» **Problem details**
Find each line of the material that contains the word "longest" and copy every such line in full.

══ Dataset entries ══

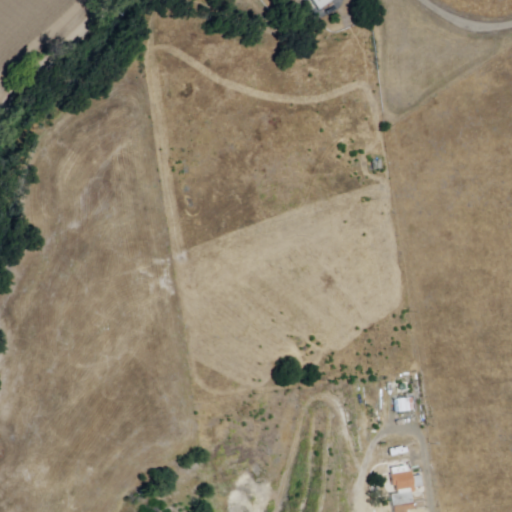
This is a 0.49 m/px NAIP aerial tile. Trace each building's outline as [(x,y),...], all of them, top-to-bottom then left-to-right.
[(332,0),(309,0),(321,17),(337,6),(332,0)] [(394,411),(392,399),(411,397),(413,409),(394,411)] [(412,447),(423,446),(424,453),(413,455),(412,447)] [(409,469),(405,470),(404,464),(391,467),(396,493),(389,495),(392,511),(406,511),(406,510),(413,508),(410,492),(414,491),(409,469)] [(413,477),(422,477),(423,487),(414,488),(413,477)]
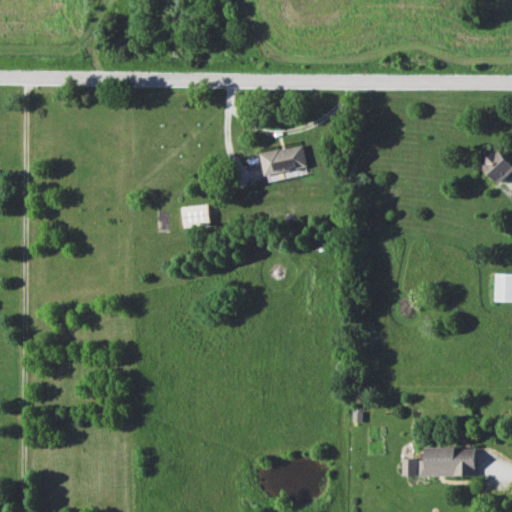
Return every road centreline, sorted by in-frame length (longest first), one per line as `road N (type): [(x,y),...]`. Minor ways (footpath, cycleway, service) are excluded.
road 1 (residential): [(511,83),(0,79)]
road 2 (residential): [(26,80),(23,511)]
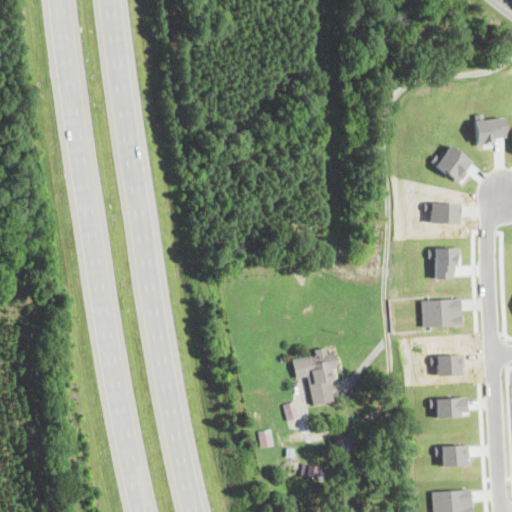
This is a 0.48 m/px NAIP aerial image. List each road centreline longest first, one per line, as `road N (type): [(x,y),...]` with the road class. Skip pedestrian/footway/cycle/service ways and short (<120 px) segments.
road 1 (motorway): [(197,511),(111,0)]
road 2 (motorway): [(62,0),(81,164),(146,511)]
road 3 (residential): [(502,511),(486,231),(502,196)]
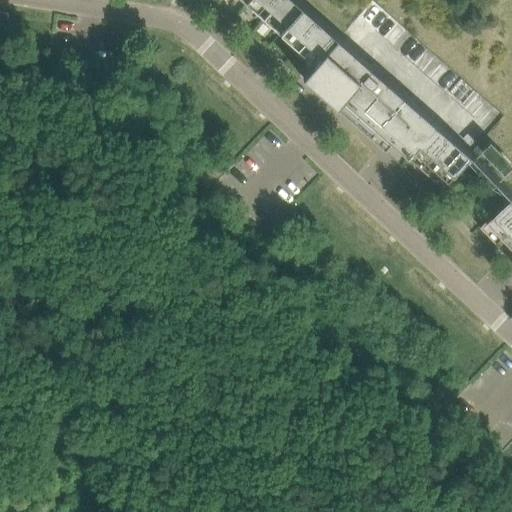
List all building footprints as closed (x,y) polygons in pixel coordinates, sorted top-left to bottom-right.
[(280,0),(257,0),(264,6),(258,14),(264,19),(271,12),(280,0)] [(307,5),(301,0),(280,0),(271,12),(282,21),(275,29),(281,34),(288,27),(307,5)] [(324,20),(307,5),(288,27),(299,36),(292,44),(298,49),(305,42),(324,20)] [(316,52),(309,59),(315,64),(341,35),(324,20),(305,42),(316,52)] [(315,64),(303,78),(386,151),(392,143),(400,151),(408,158),(428,135),(440,122),(432,115),(373,63),(343,36),(342,35),(341,35),(315,64)] [(424,171),(444,149),(455,135),(440,122),(428,135),(408,158),(424,171)] [(471,150),(471,149),(455,135),(444,149),(424,171),(440,185),(460,163),(471,150)] [(511,195),(501,205),(479,226),(495,243),(511,226),(511,195)] [(511,226),(495,243),(511,259),(511,257),(511,226)]
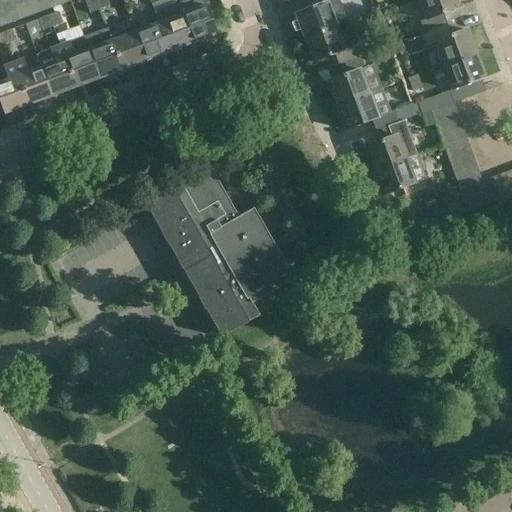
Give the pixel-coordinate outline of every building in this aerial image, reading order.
[(11,0),(0,0),(0,2),(8,25),(19,20),(11,0)] [(23,0),(11,0),(19,20),(30,16),(23,0)] [(36,0),(23,0),(30,16),(41,12),(36,0)] [(48,0),(36,0),(41,12),(52,8),(48,0)] [(61,0),(48,0),(52,8),(63,4),(61,0)] [(96,0),(89,0),(85,1),(89,13),(100,9),(96,0)] [(107,0),(96,0),(100,9),(110,6),(107,0)] [(203,0),(183,0),(178,2),(194,44),(217,35),(206,5),(203,0)] [(295,15),(305,39),(337,27),(328,3),(334,0),(333,0),(307,0),(311,9),(295,15)] [(421,22),(425,32),(447,24),(443,14),(458,8),(454,0),(418,0),(426,20),(421,22)] [(0,2),(0,27),(8,25),(0,2)] [(194,44),(178,2),(154,11),(159,23),(170,53),(194,44)] [(59,12),(49,15),(53,26),(63,23),(59,12)] [(38,19),(42,30),(53,26),(49,15),(38,19)] [(147,62),(135,32),(131,19),(107,28),(123,70),(147,62)] [(170,53),(159,23),(135,32),(147,62),(170,53)] [(451,35),(447,24),(425,32),(420,34),(425,45),(434,42),(443,66),(475,54),(466,30),(451,35)] [(58,43),(80,35),(76,25),(54,33),(58,43)] [(334,55),(338,65),(362,57),(358,46),(346,50),(337,27),(305,39),(313,63),(334,55)] [(99,79),(123,70),(107,28),(84,37),(99,79)] [(12,29),(2,32),(6,44),(16,40),(12,29)] [(76,88),(99,79),(84,37),(60,46),(76,88)] [(406,42),(411,55),(424,51),(419,38),(406,42)] [(55,62),(41,67),(53,97),(76,88),(60,46),(51,50),(55,62)] [(475,54),(443,66),(452,89),(414,103),(418,114),(463,98),(459,87),(484,78),(475,54)] [(326,82),(336,106),(368,94),(359,70),(366,68),(362,57),(338,65),(342,76),(326,82)] [(14,63),(29,105),(53,97),(41,67),(27,72),(23,60),(14,63)] [(0,100),(5,114),(29,105),(14,63),(4,67),(5,71),(0,73),(0,100)] [(368,94),(336,106),(345,131),(371,121),(375,131),(398,123),(403,121),(413,117),(409,106),(377,118),(368,94)] [(434,122),(457,114),(453,103),(430,112),(434,122)] [(426,126),(434,122),(430,112),(422,115),(426,126)] [(434,122),(438,133),(461,125),(457,114),(434,122)] [(365,148),(366,153),(374,172),(416,155),(403,121),(398,123),(375,131),(379,142),(365,148)] [(461,125),(438,133),(442,144),(465,136),(461,125)] [(447,157),(457,153),(470,148),(465,136),(442,144),(447,157)] [(457,153),(447,157),(451,168),(474,160),(470,148),(457,153)] [(383,196),(425,180),(416,155),(374,172),(383,196)] [(474,160),(451,168),(456,179),(478,171),(474,160)] [(221,338),(258,316),(251,304),(293,280),(253,209),(238,218),(211,170),(147,207),(162,234),(161,235),(167,245),(168,245),(195,293),(199,299),(198,300),(204,311),(205,310),(221,338)] [(478,171),(456,179),(468,213),(483,182),(478,171)] [(511,195),(504,174),(493,178),(501,200),(511,196),(511,195)] [(468,213),(501,200),(493,178),(483,182),(468,213)]
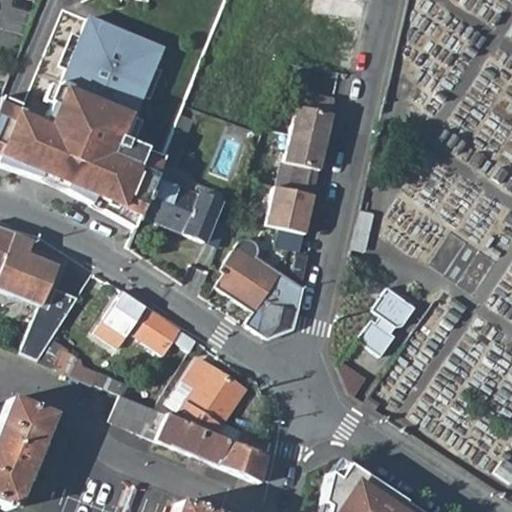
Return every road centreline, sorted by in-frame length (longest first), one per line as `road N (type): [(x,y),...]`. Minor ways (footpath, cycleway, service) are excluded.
road 1 (residential): [(385,0),(295,386)]
road 2 (residential): [(295,386),(113,264),(0,207)]
road 3 (residential): [(480,511),(295,386)]
road 4 (residential): [(295,386),(278,511)]
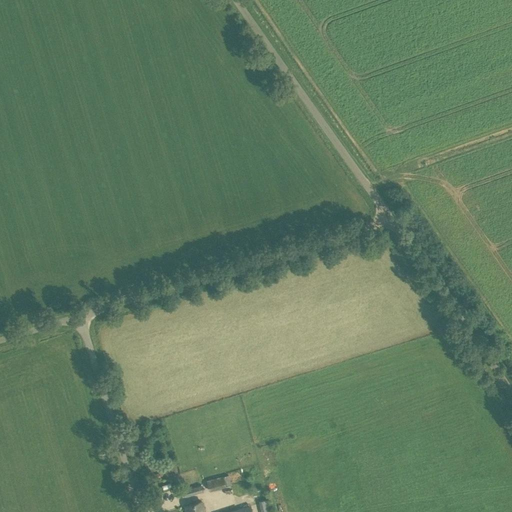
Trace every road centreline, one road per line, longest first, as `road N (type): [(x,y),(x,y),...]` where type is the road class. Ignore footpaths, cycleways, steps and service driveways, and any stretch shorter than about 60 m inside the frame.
road 1 (unclassified): [(78,315),(389,219)]
road 2 (unclassified): [(389,219),(239,0)]
road 3 (unclassified): [(511,385),(389,219)]
road 4 (unclassified): [(138,511),(78,315)]
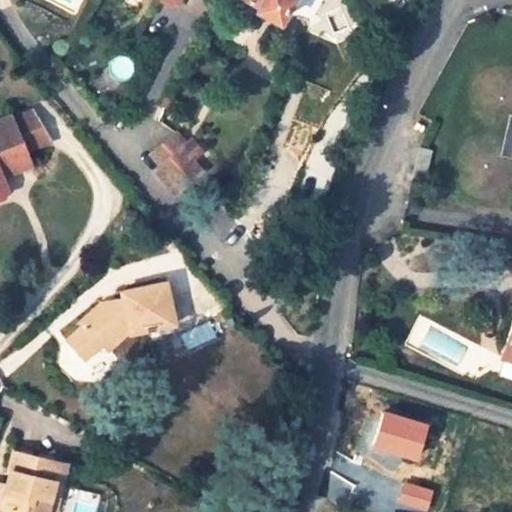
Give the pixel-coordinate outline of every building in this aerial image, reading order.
[(221,0),(221,1),(251,18),(255,8),(279,22),(291,0),(221,0)] [(176,104),(179,97),(172,93),(168,100),(176,104)] [(410,103),(421,108),(419,113),(433,121),(443,100),(428,93),(426,99),(415,94),(410,103)] [(5,187),(0,175),(0,163),(26,153),(24,148),(52,137),(33,105),(10,114),(0,118),(0,195),(1,194),(5,187)] [(511,113),(509,113),(500,153),(511,156),(511,113)] [(152,147),(162,157),(154,164),(173,186),(198,164),(191,156),(200,148),(189,135),(186,137),(176,127),(152,147)] [(26,153),(0,163),(0,174),(30,162),(26,153)] [(71,328),(78,332),(68,345),(85,357),(101,335),(109,341),(121,324),(123,331),(168,317),(155,274),(110,288),(112,296),(107,298),(110,305),(97,310),(89,302),(71,328)] [(511,320),(501,356),(511,359),(511,320)] [(93,363),(109,341),(101,335),(85,357),(93,363)] [(44,511),(58,458),(14,447),(9,466),(10,467),(7,481),(0,484),(0,499),(2,500),(0,507),(0,511),(44,511)]
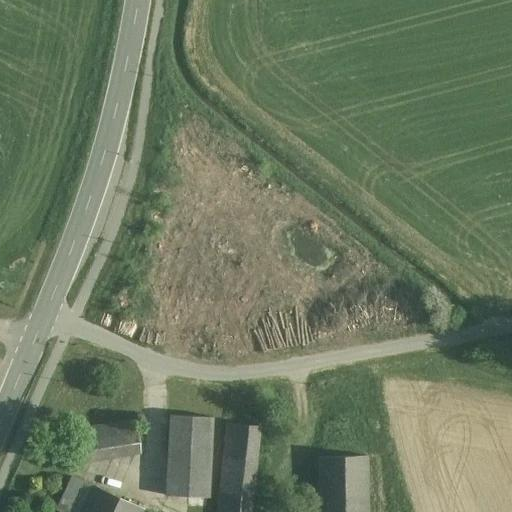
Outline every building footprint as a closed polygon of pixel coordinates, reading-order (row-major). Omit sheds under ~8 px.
[(212,418),(169,416),(166,496),(188,497),(188,508),(208,509),(212,418)] [(134,421),(70,432),(75,463),(140,452),(134,421)] [(250,511),(259,427),(227,424),(217,511),(250,511)] [(319,458),(319,511),(367,511),(366,457),(319,458)] [(147,511),(73,477),(57,511),(59,511),(147,511)]
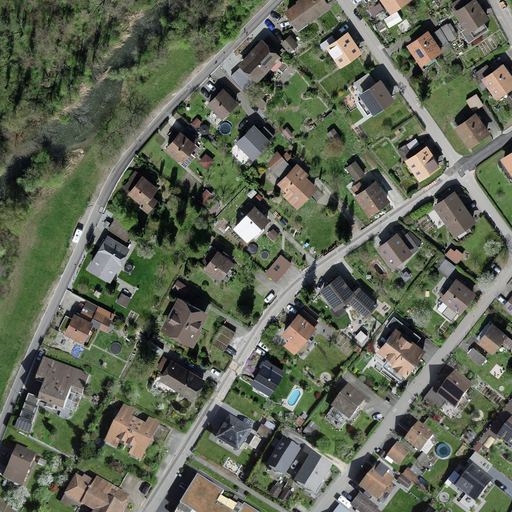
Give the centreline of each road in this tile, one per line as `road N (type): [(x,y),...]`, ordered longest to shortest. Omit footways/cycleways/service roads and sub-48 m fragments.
road 1 (residential): [(278,0),(117,174),(0,432)]
road 2 (residential): [(146,511),(290,293),(459,170)]
road 3 (residential): [(319,511),(511,268)]
road 4 (residential): [(459,170),(341,0)]
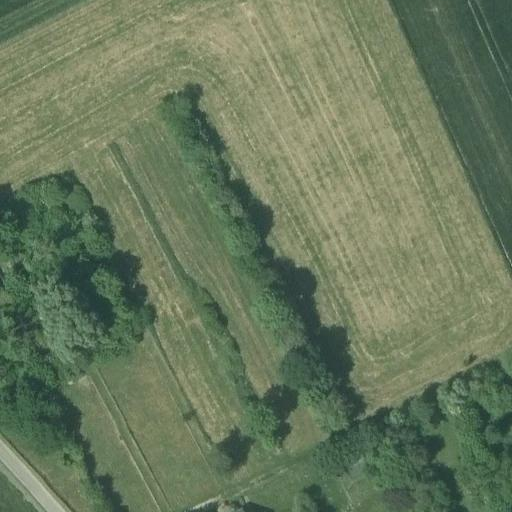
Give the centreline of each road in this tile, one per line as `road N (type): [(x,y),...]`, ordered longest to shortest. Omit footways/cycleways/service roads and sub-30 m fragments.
road 1 (track): [(205,511),(367,426)]
road 2 (track): [(511,351),(367,426)]
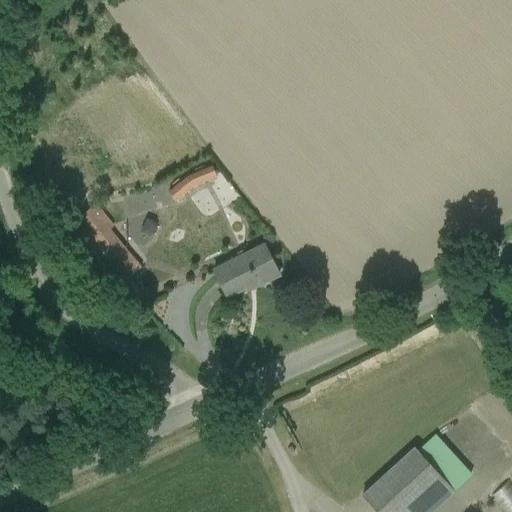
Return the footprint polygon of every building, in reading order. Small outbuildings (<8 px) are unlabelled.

═══

» **Response to this task**
Return every road centreline, sorted by in-frame length (longest first), one per line as `road N (type): [(x,y),...]`. Minor ways (footpath, cycleway, service) are excluded.
This is a 0.48 m/px NAIP aerial image. List each road centreline longest first, one per line, as `road N (type): [(x,y),...]` with the road class. Skip pedestrian/footway/cycle/service ways and short (<120 px) segments.
Return every road centreline, sorted by in-frame length (longest first), one per line as `road N (type): [(x,y),...]`. Minor ways (footpath, cycleway, service) are excluded.
Trace every road centreline, one road per line, longest first, as `road N (type): [(x,y),(x,y),...]` where type is the road class. Ignore footpaths, cycleways, steps and service driveways, and any stretch shorter than about 60 m inside the frame.
Give the centreline of each road in this tile, one per line as `road N (type): [(x,y),...]`, ordered longest to shortest. Omit footways/cycleways/service roads and sub-48 m fragments.
Give the centreline of each road in this tile, one per line as `road N (type): [(x,y),...]`, ordered longest to shortest. Omit footways/cycleways/service roads and sub-30 m fragments.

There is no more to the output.